START DATASET ENTRIES

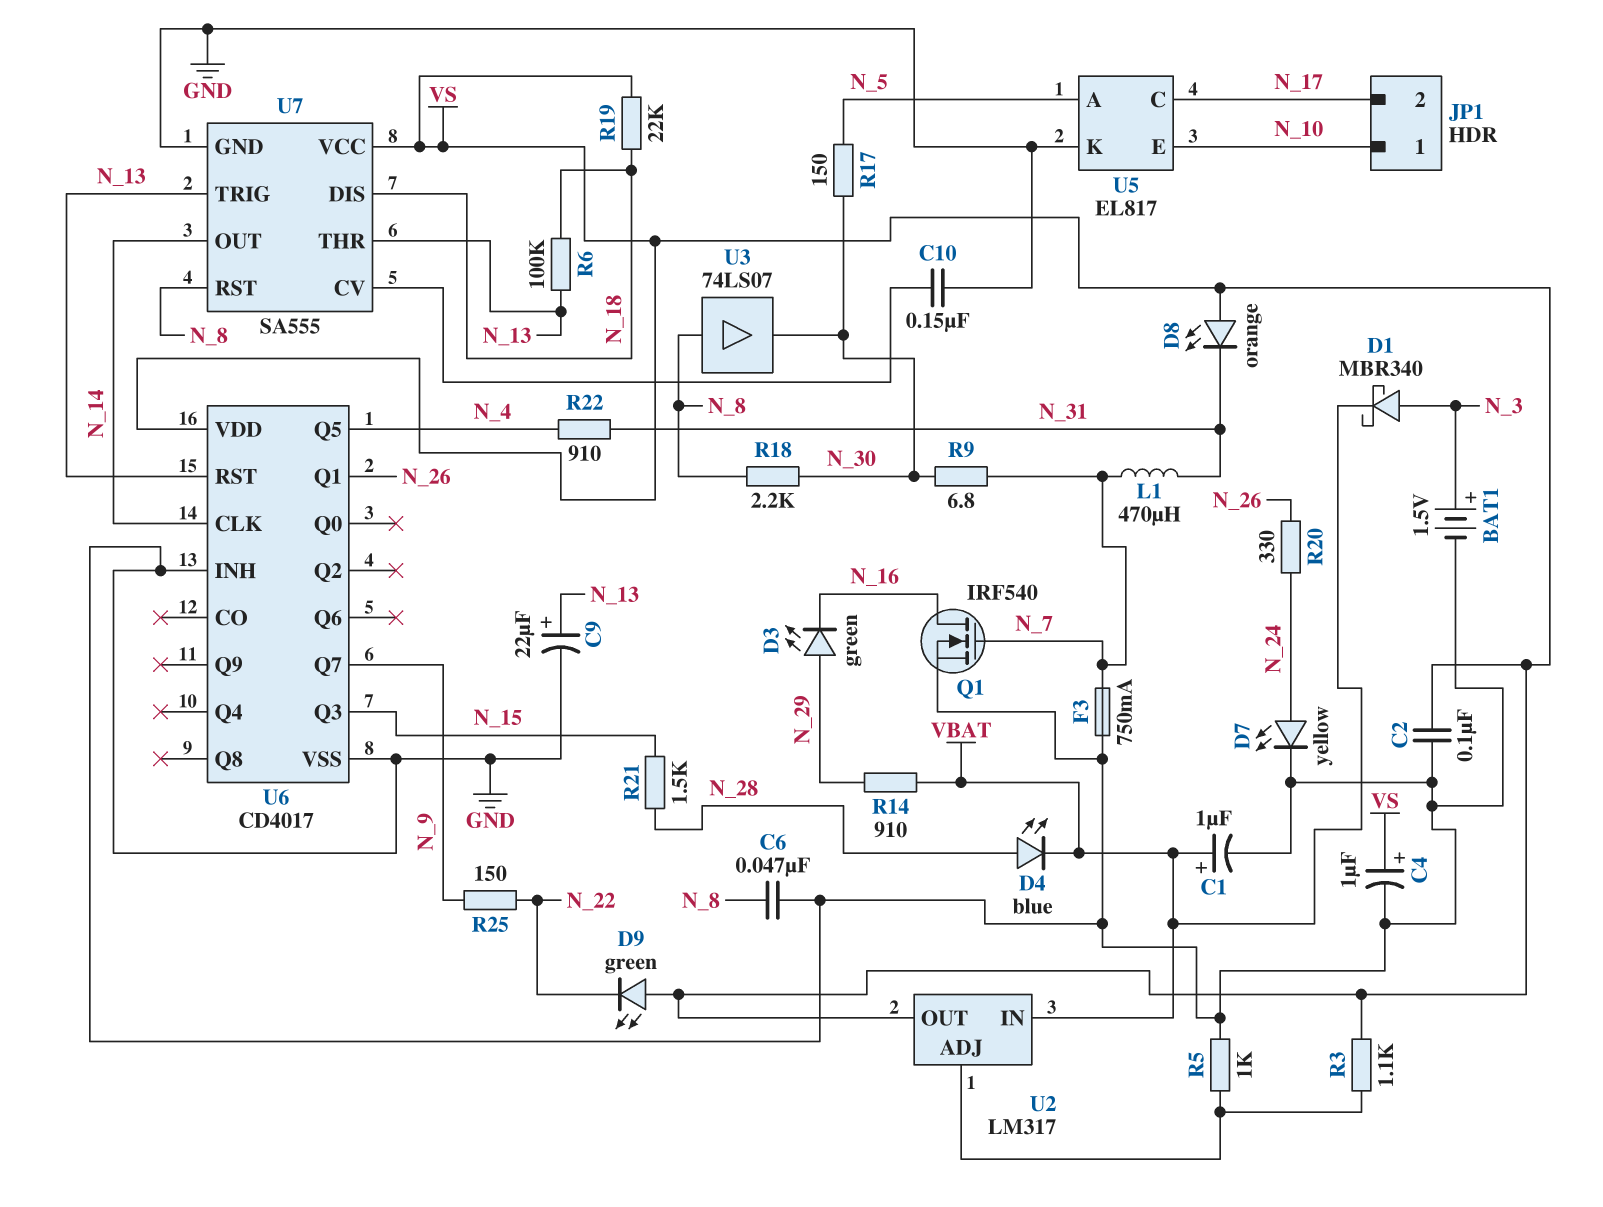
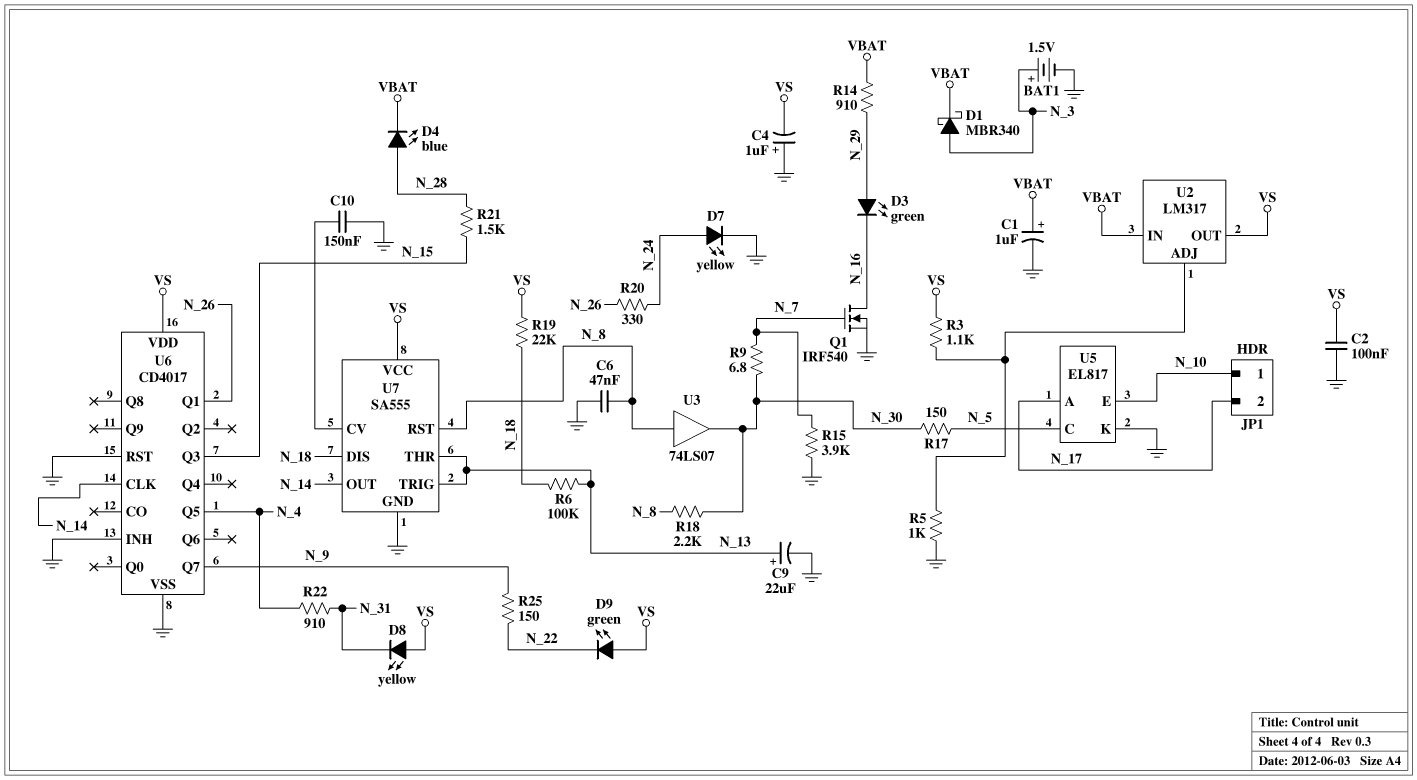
C4: 1uF (plus VS, minus GND) -> 1uF (plus GND, minus VS)
D8: LED orange (A VS, K N_31) -> LED yellow (A VS, K N_31)
F3: 750mA (GND, N_7) -> none
L1: 470uH (N_7, N_31) -> none
R15: none -> 3.9k (GND, N_7)
U5 pin A: N_5 -> N_17
U5 pin C: N_17 -> N_5
U6 pin RST: N_13 -> GND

END DATASET ENTRIES

### EXERCISE
Since only a count is wanted, give the number of lines in the listing that contain the word "none".

### ANSWER TO THIS PROBLEM
3